PROBLEM: Your copy should match the records exactly, except that it contains no pictures.

START THE DATA

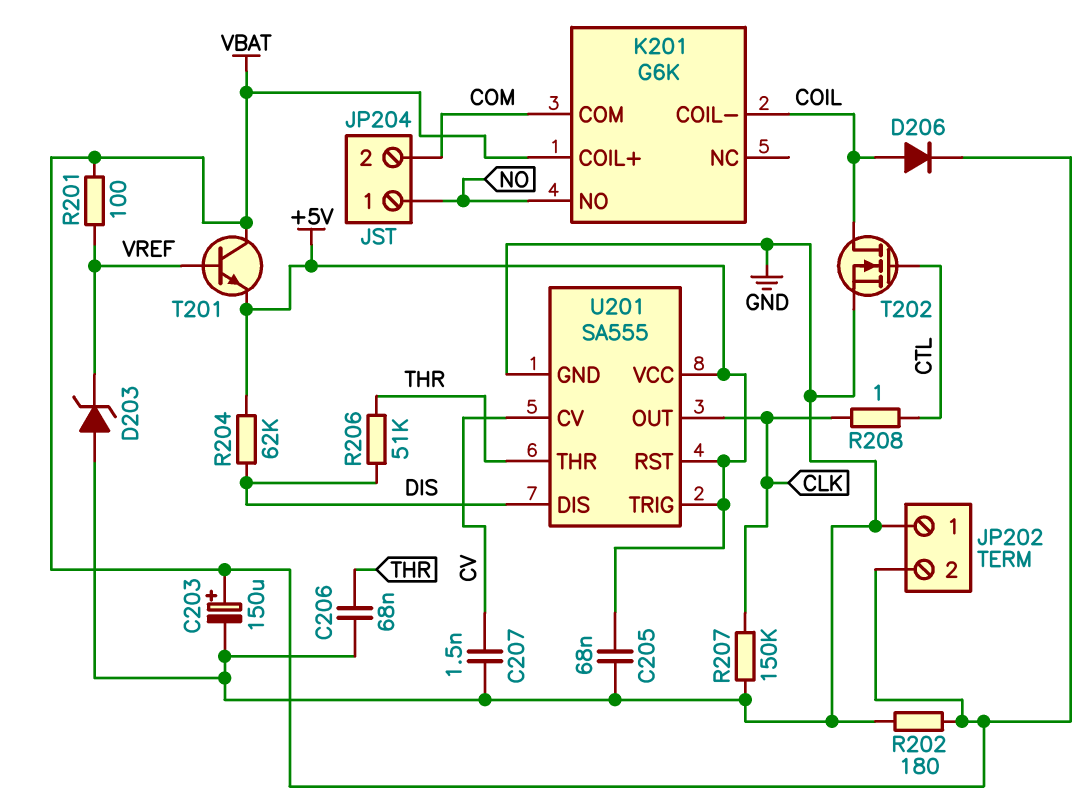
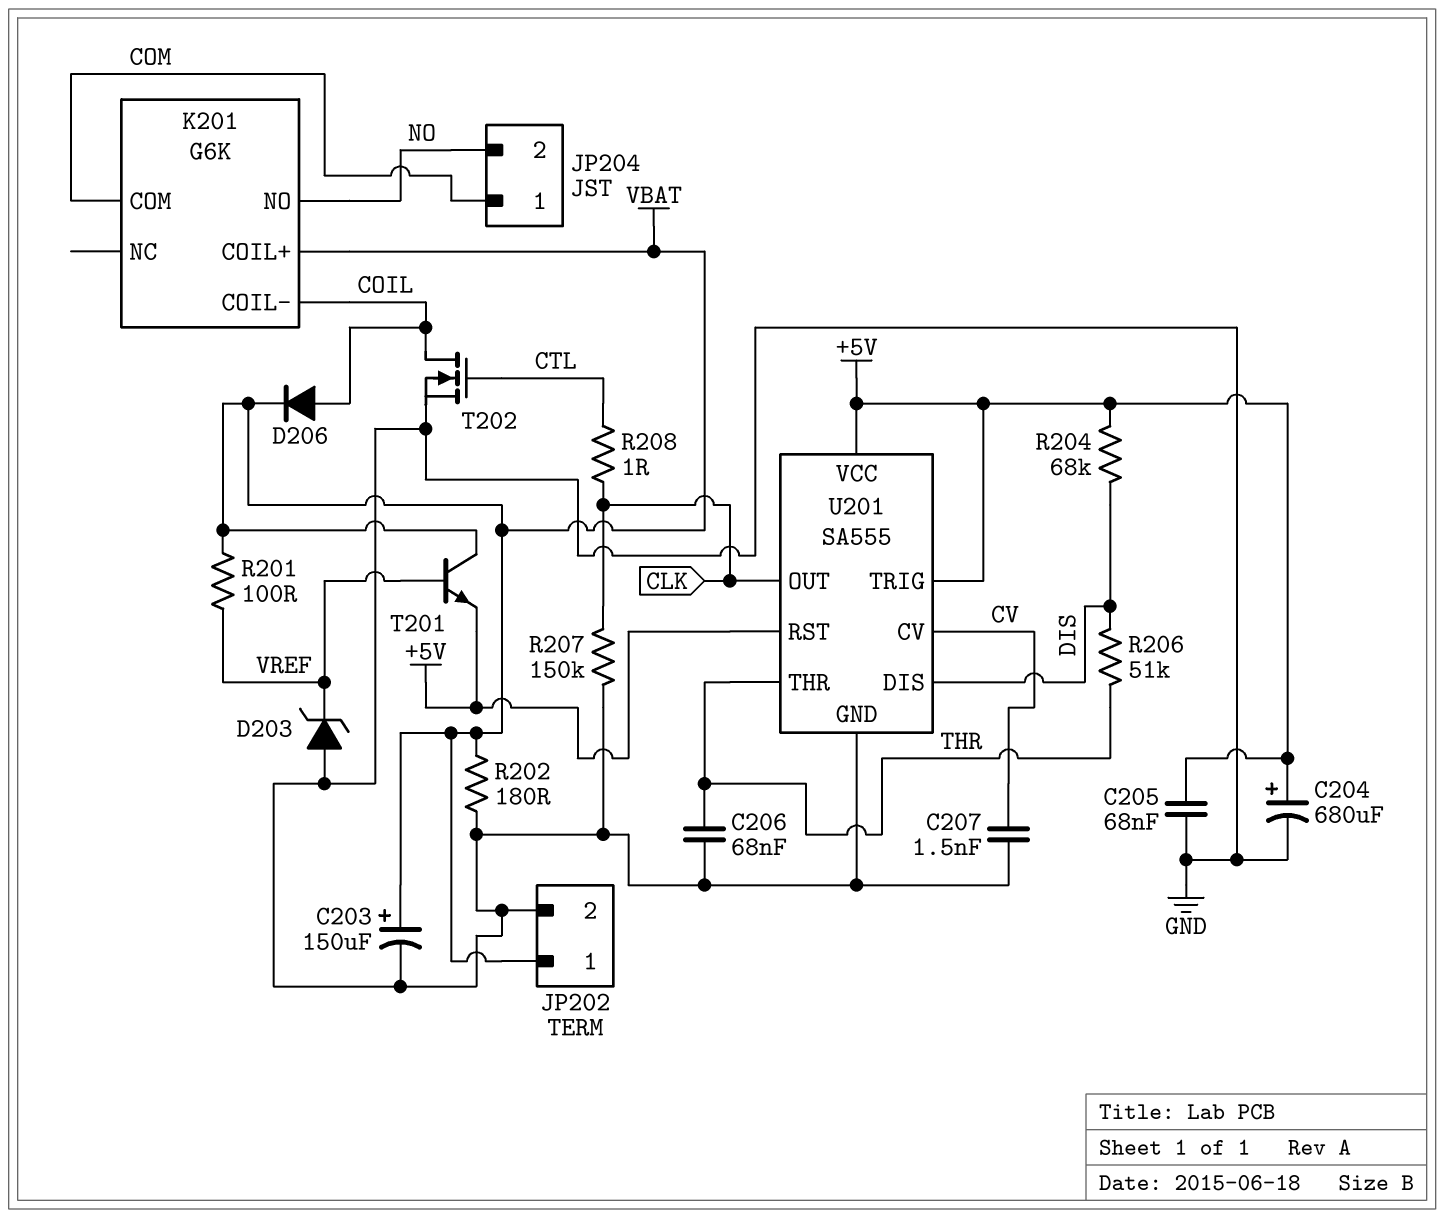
C204: none -> 680uF (plus +5V, minus GND)
JP202 pin 1: GND -> VBAT
JP202 pin 2: VBAT -> GND
JP204 pin 1: NO -> COM
JP204 pin 2: COM -> NO
R204: 62k (+5V, DIS) -> 68k (+5V, DIS)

END THE DATA

RESULT OF THIS EXERCISE:
C204: none -> 680uF (plus +5V, minus GND)
JP202 pin 1: GND -> VBAT
JP202 pin 2: VBAT -> GND
JP204 pin 1: NO -> COM
JP204 pin 2: COM -> NO
R204: 62k (+5V, DIS) -> 68k (+5V, DIS)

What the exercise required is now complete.